» The problem
Below are entries; copy exactly the lines from the one with "(312, 357) = (430, 176): brown" through the one with "(611, 249) = (685, 123): none -> yellow mug", both included, and leave out the rest.

» Data provided
* * * *

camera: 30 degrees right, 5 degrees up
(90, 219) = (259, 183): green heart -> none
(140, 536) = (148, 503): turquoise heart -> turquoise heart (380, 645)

* * * *

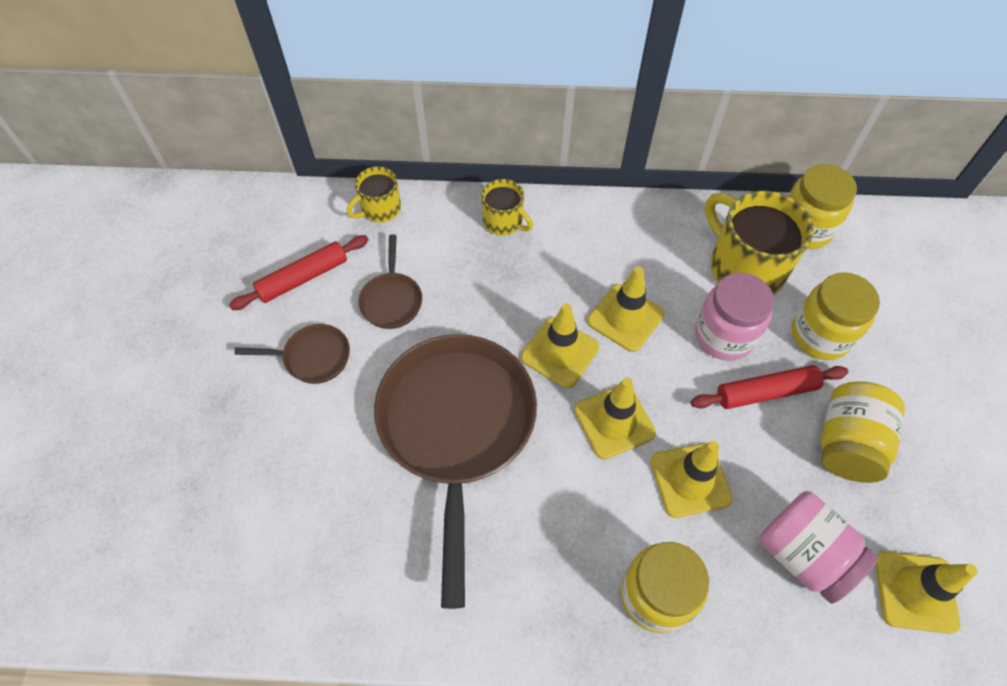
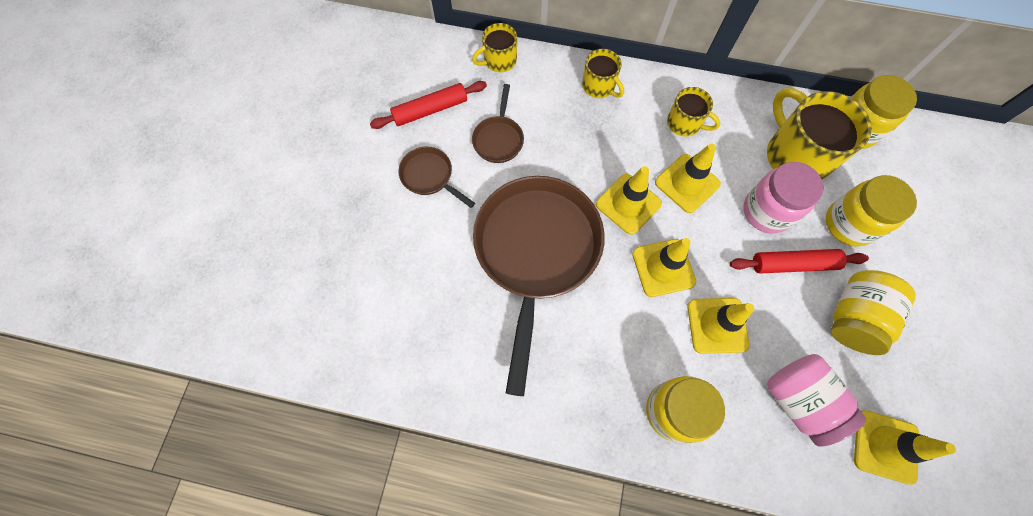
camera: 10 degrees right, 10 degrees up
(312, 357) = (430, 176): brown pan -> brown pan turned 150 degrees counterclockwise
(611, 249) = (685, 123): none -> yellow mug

* * * *

» Answer to this task
(312, 357) = (430, 176): brown pan -> brown pan turned 150 degrees counterclockwise
(611, 249) = (685, 123): none -> yellow mug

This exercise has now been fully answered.